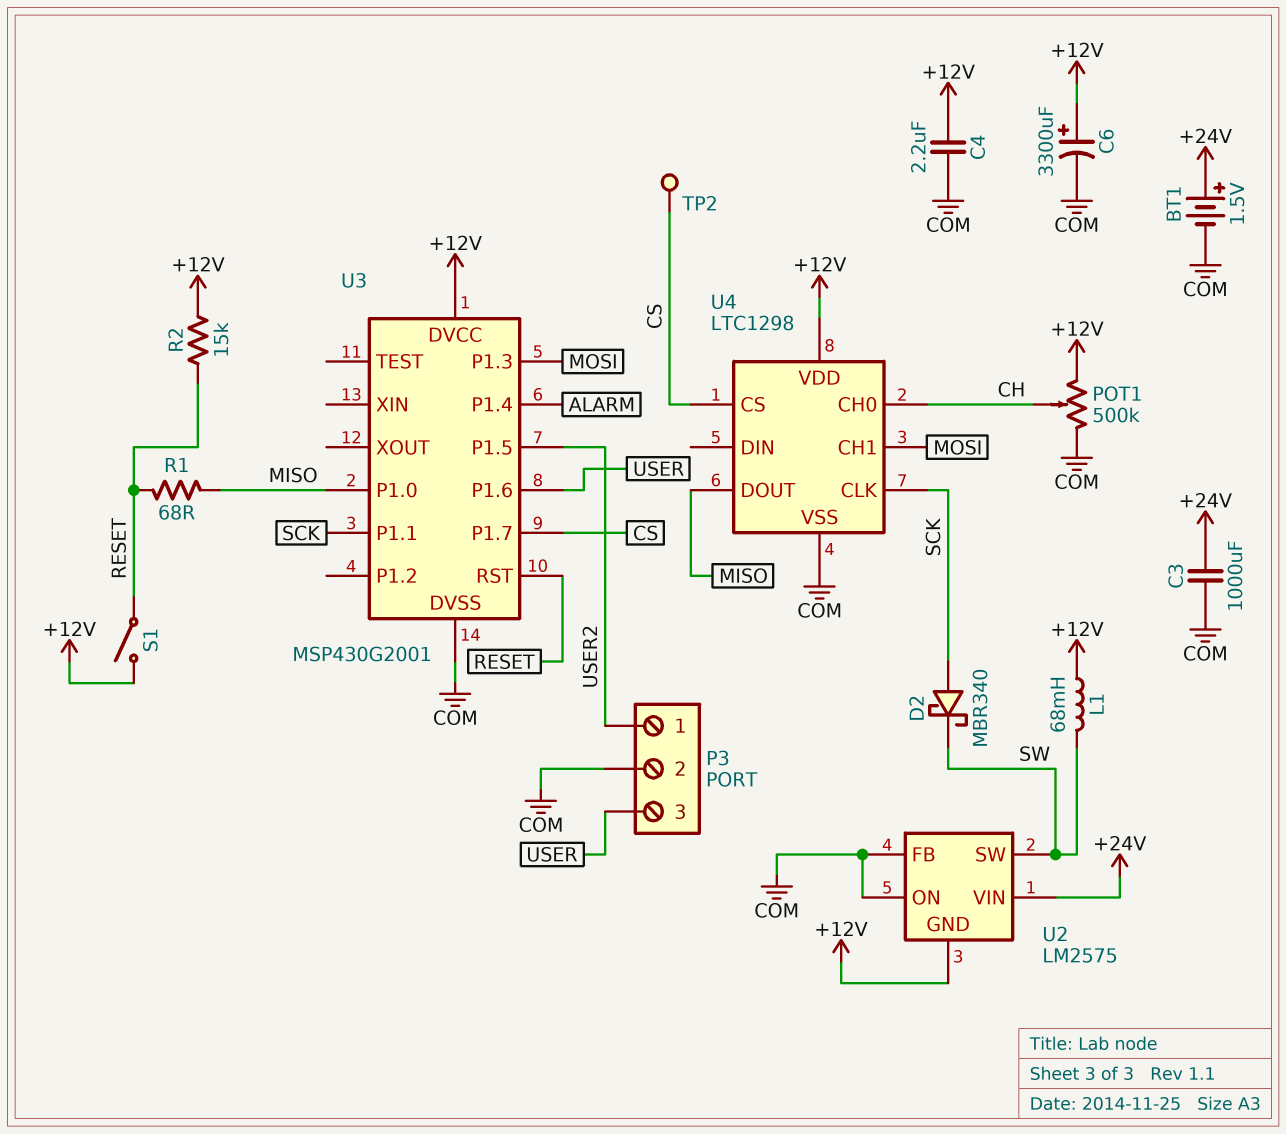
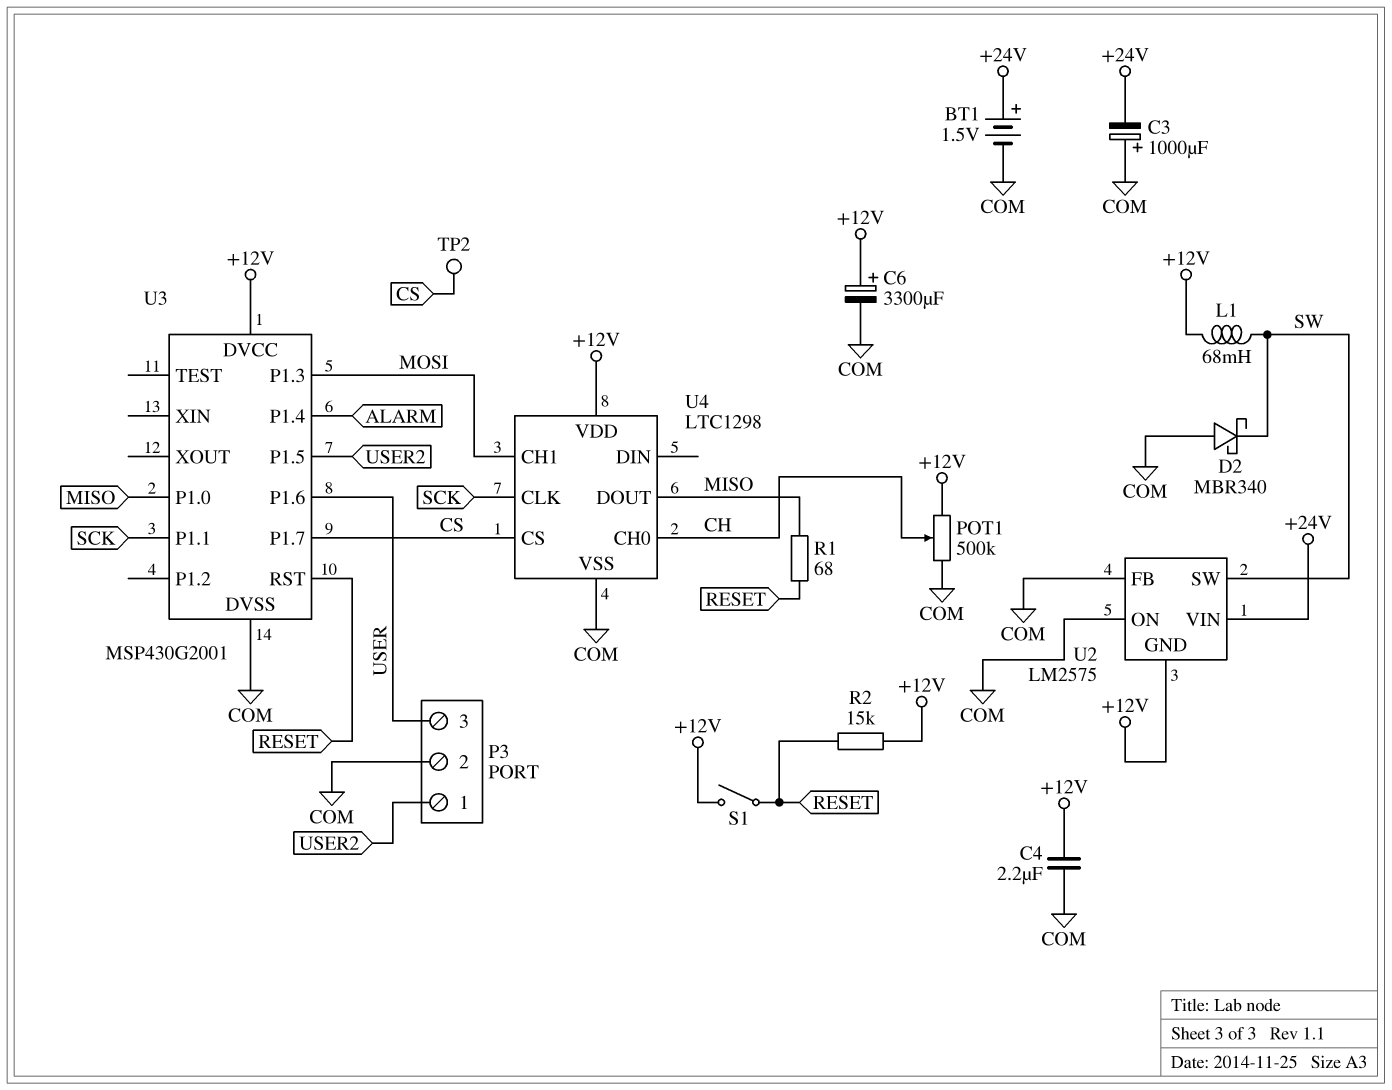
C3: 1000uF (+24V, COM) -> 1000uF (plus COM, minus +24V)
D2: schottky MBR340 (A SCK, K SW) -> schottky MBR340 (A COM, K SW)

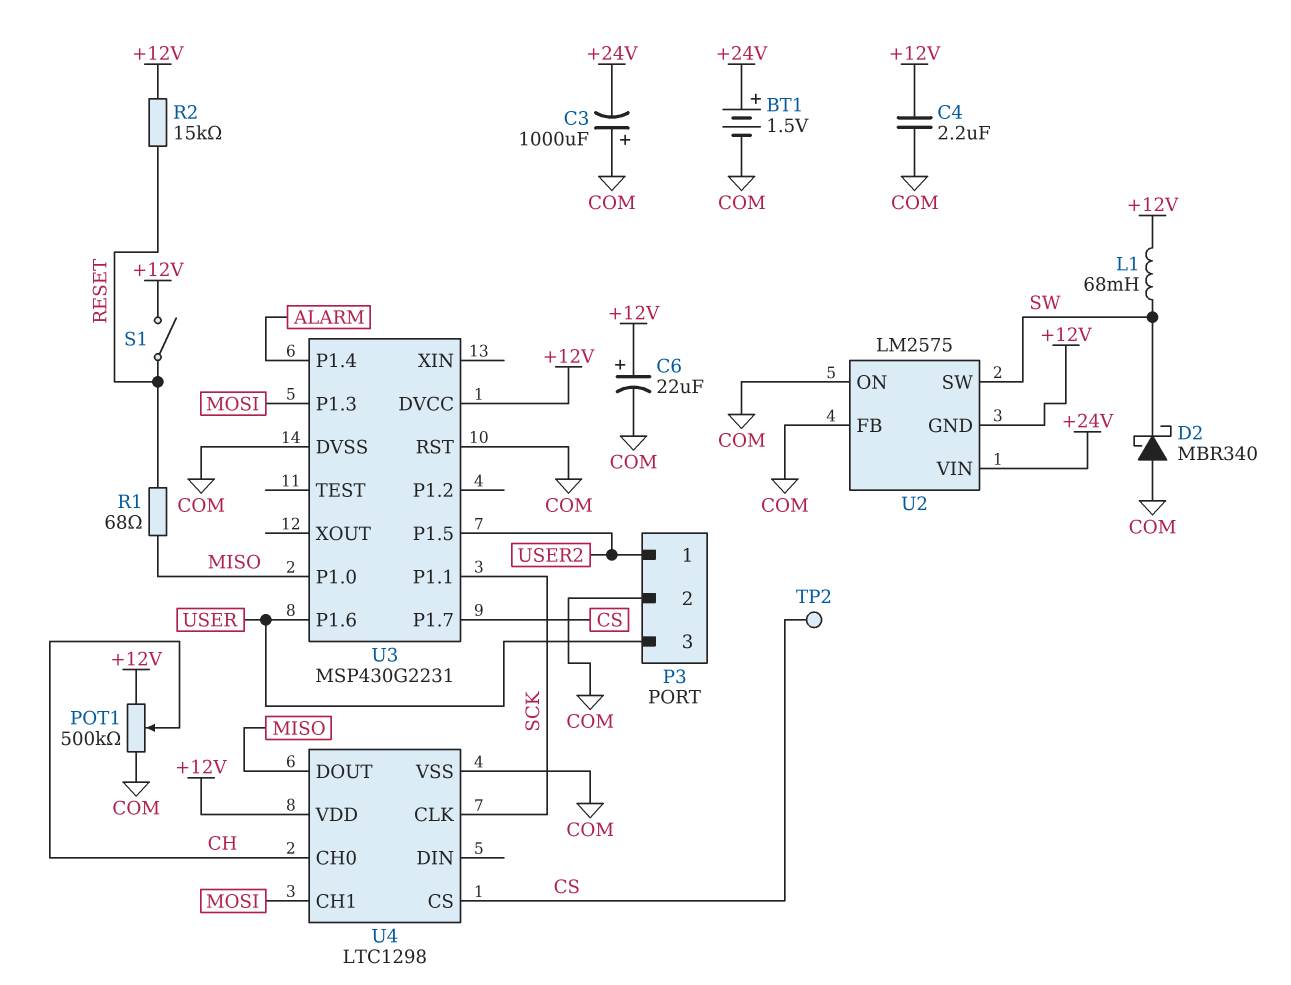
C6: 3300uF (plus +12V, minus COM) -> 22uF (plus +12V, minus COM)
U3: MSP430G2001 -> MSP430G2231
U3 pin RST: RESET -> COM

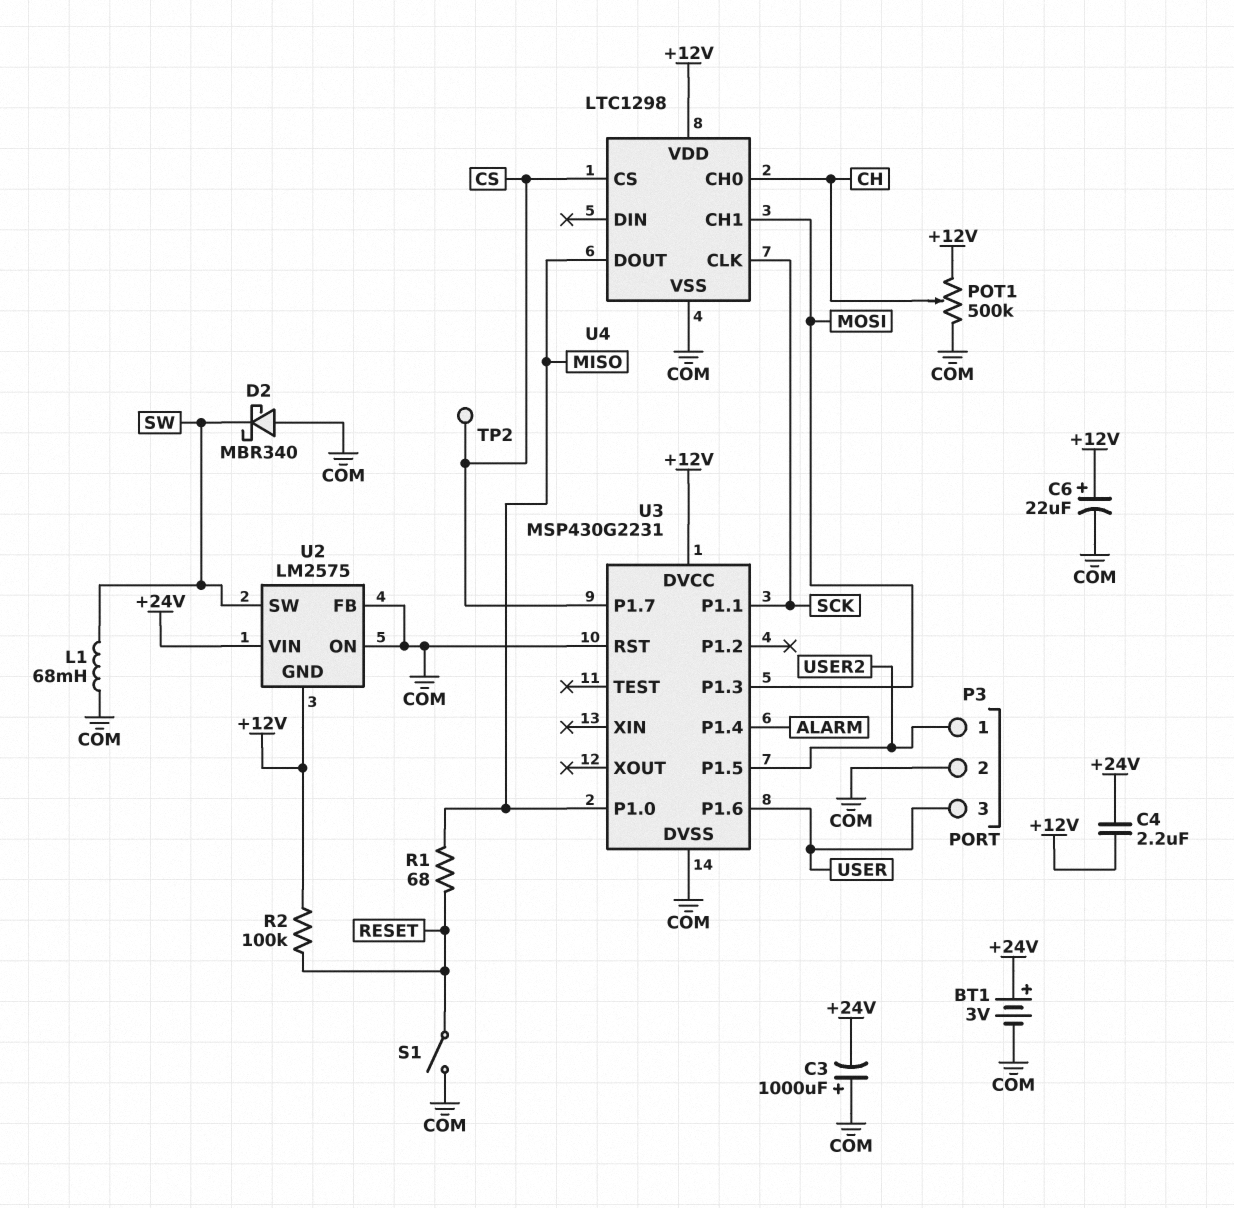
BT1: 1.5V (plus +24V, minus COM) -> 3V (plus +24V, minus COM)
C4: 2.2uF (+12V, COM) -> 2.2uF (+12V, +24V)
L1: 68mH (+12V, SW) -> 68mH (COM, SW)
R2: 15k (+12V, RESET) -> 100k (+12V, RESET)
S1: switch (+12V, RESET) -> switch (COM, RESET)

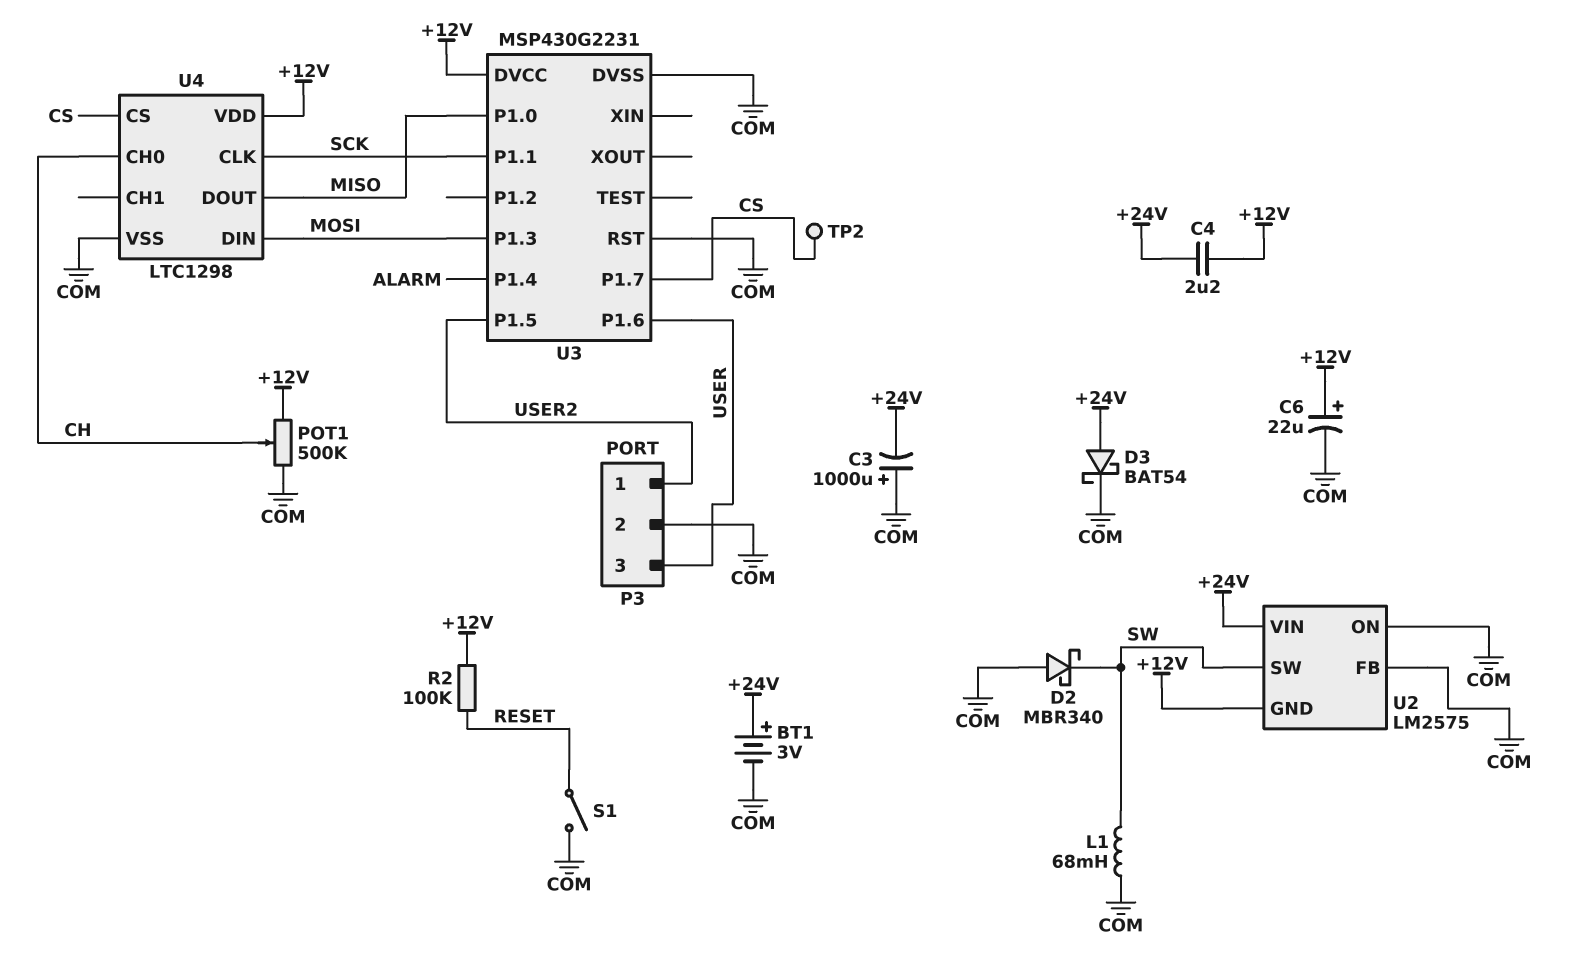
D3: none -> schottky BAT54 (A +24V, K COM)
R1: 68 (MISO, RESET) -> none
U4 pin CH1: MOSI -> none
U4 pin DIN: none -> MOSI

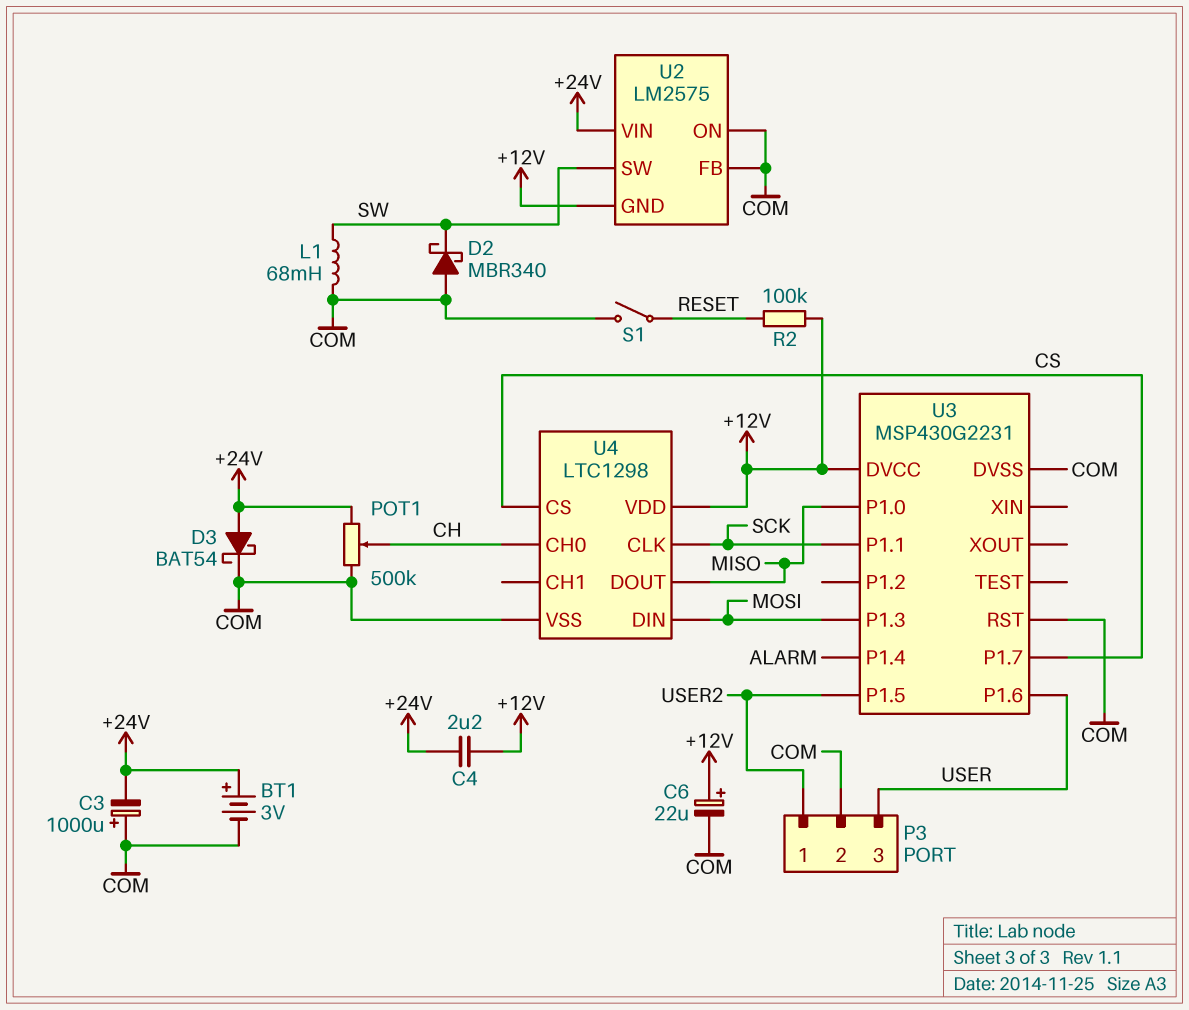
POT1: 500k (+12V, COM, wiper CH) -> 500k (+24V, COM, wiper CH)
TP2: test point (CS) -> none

**********

**Exercise aim:**
Working from the records above, set down word for word everything from the line containing "U3: MSP430G2001 -> MSP430G2231" down to the line containing "D3: none -> schottky BAT54 (A +24V, K COM)", ends included, minus the pictures.

**Exercise response:**
U3: MSP430G2001 -> MSP430G2231
U3 pin RST: RESET -> COM

BT1: 1.5V (plus +24V, minus COM) -> 3V (plus +24V, minus COM)
C4: 2.2uF (+12V, COM) -> 2.2uF (+12V, +24V)
L1: 68mH (+12V, SW) -> 68mH (COM, SW)
R2: 15k (+12V, RESET) -> 100k (+12V, RESET)
S1: switch (+12V, RESET) -> switch (COM, RESET)

D3: none -> schottky BAT54 (A +24V, K COM)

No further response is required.